**EXERCISE DATA:**
= = = = = = =

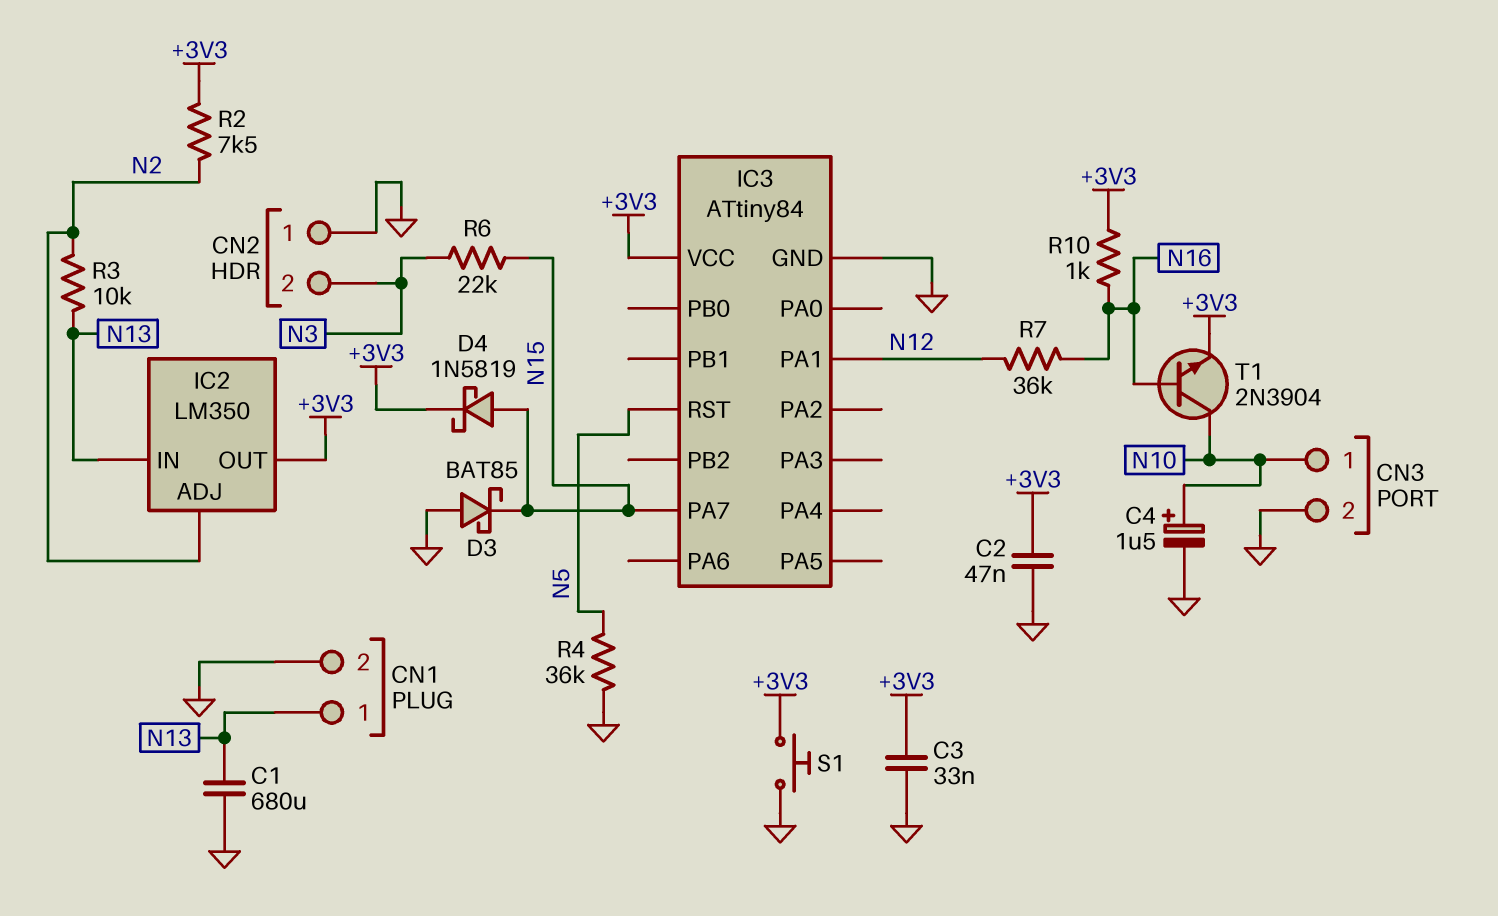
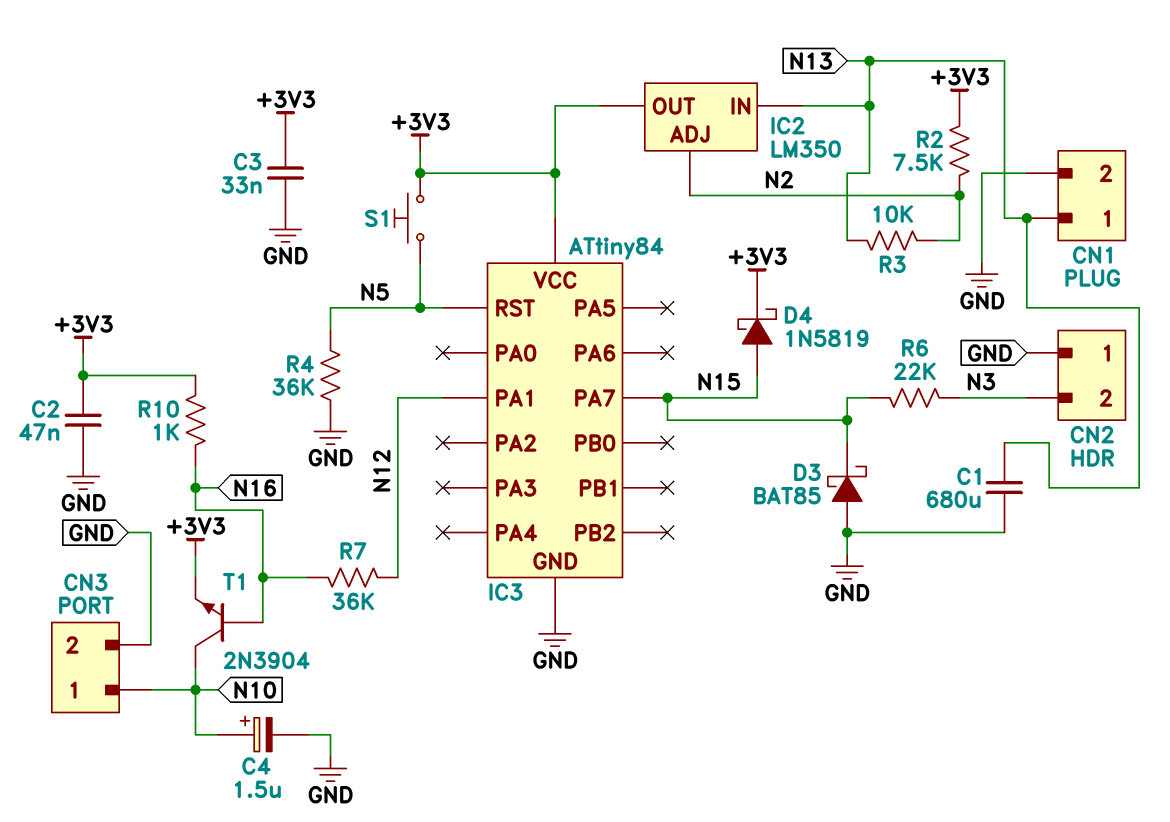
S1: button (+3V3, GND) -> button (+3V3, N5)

= = = = = = =

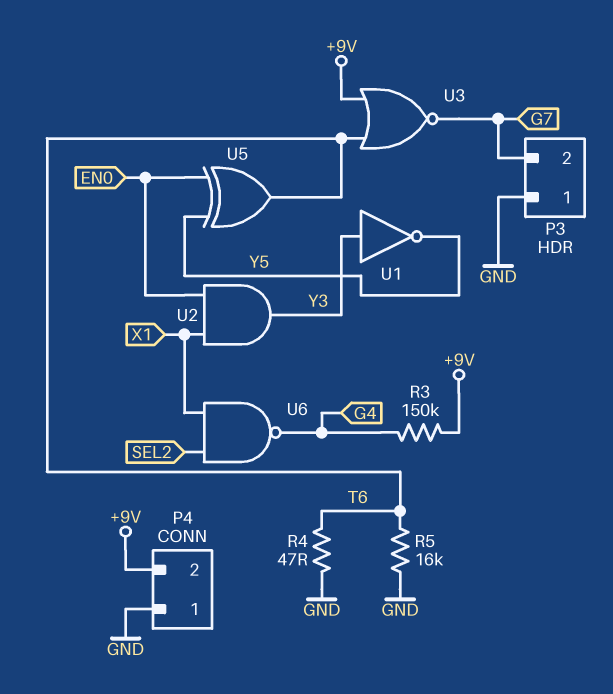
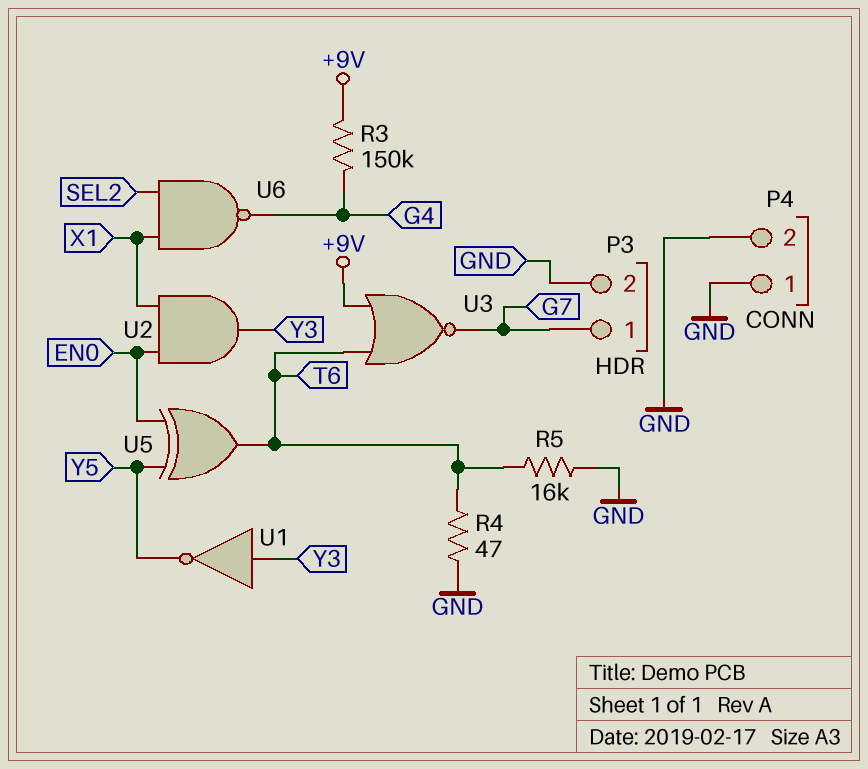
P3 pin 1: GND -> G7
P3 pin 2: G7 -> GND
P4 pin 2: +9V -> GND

= = = = = = =

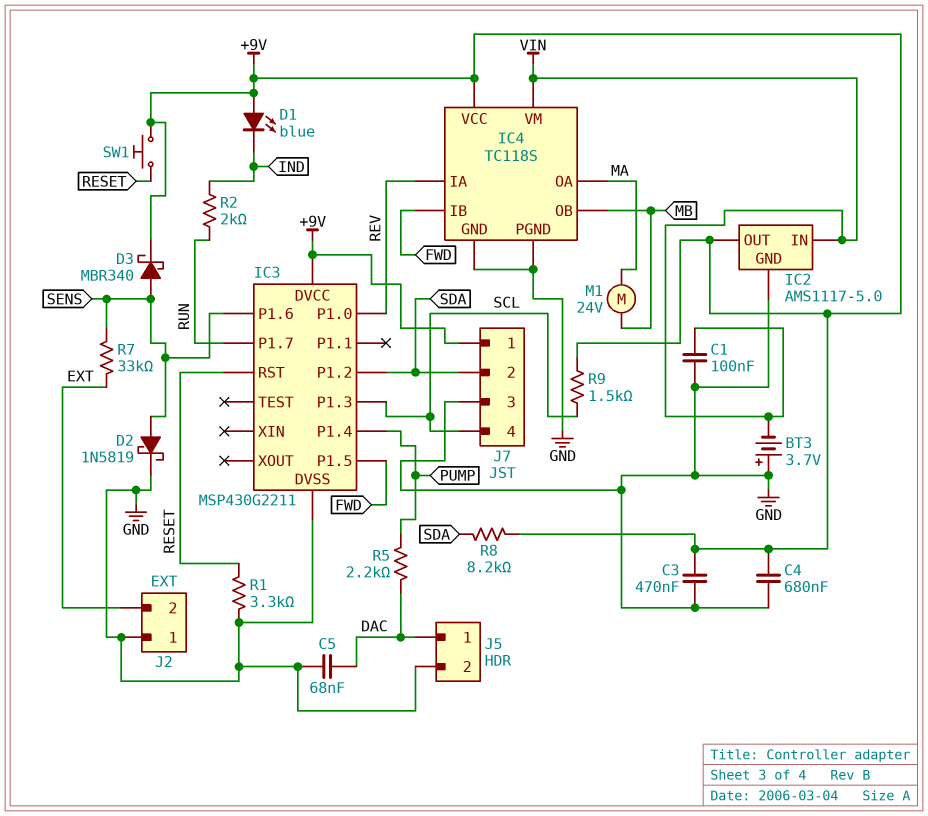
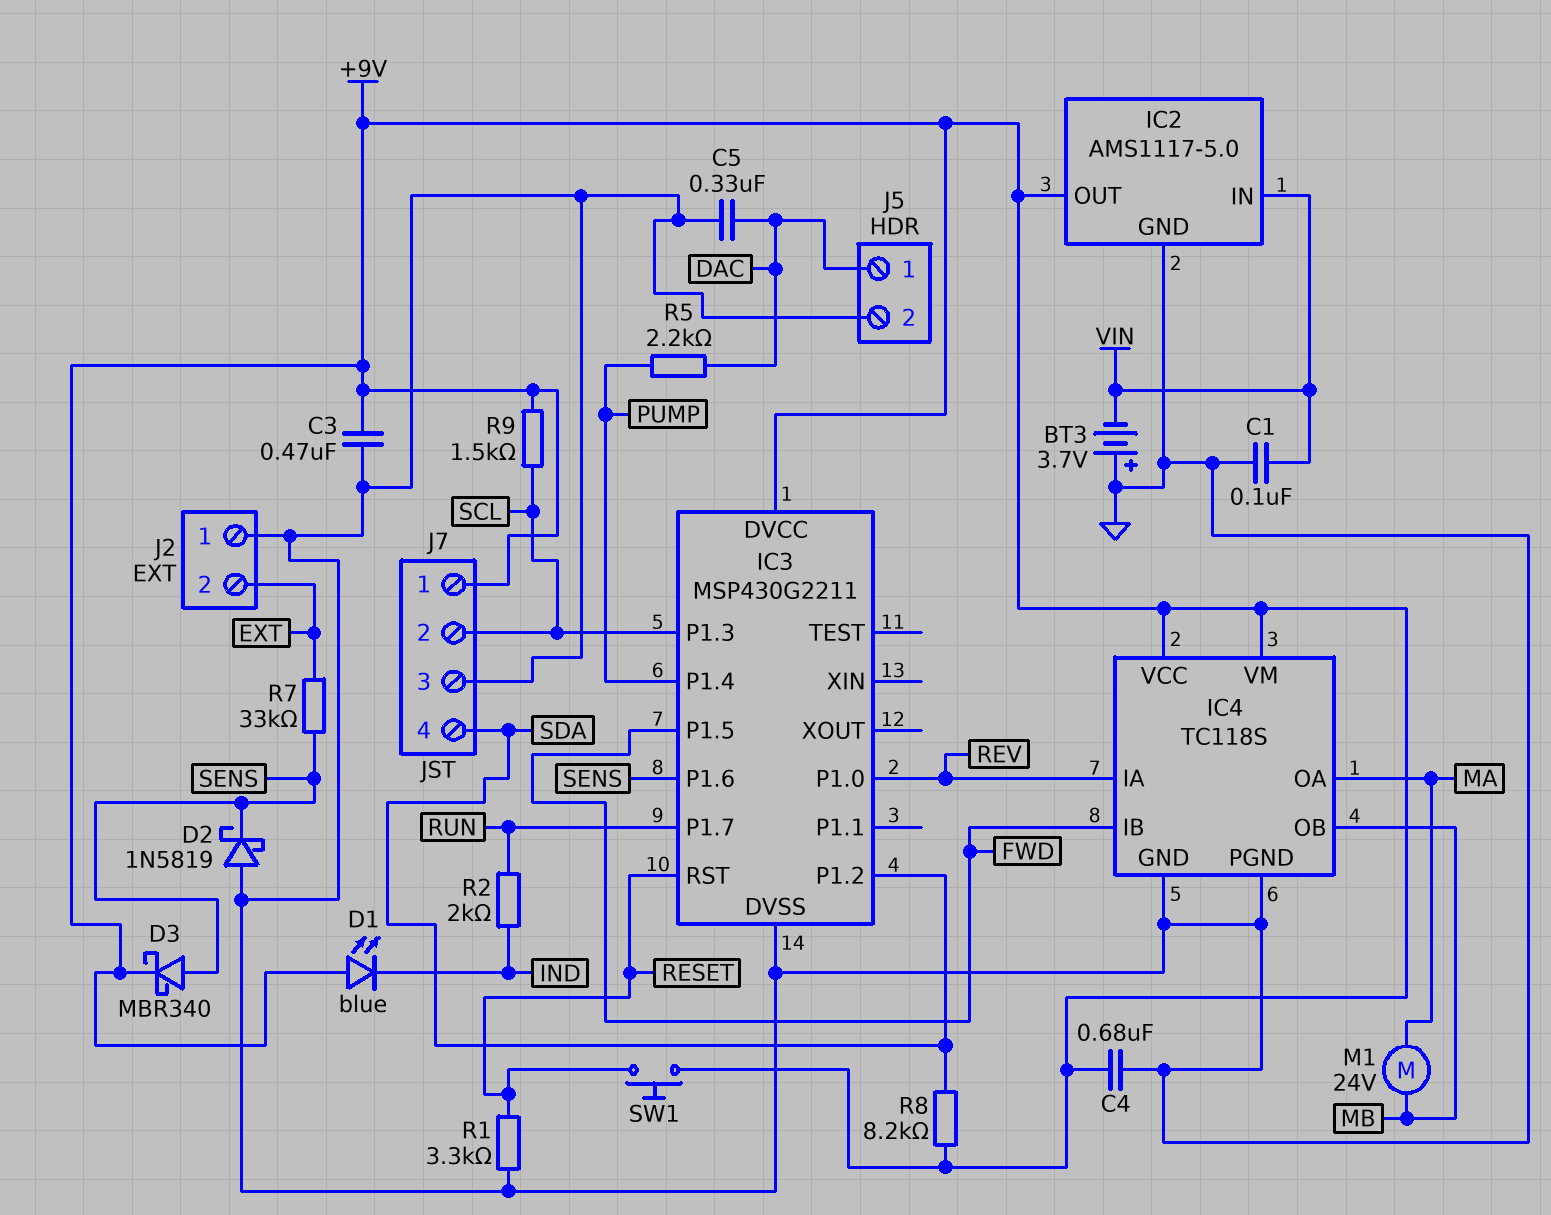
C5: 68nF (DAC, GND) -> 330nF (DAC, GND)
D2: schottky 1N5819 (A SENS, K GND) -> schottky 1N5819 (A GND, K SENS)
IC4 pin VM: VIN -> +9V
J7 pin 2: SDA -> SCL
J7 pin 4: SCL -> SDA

= = = = = = =

I'd like the lines above from the one with "D2: schottky 1N5819" up to and including the one with "J7 pin 4: SCL -> SDA" copied exactly, with no other lines.

D2: schottky 1N5819 (A SENS, K GND) -> schottky 1N5819 (A GND, K SENS)
IC4 pin VM: VIN -> +9V
J7 pin 2: SDA -> SCL
J7 pin 4: SCL -> SDA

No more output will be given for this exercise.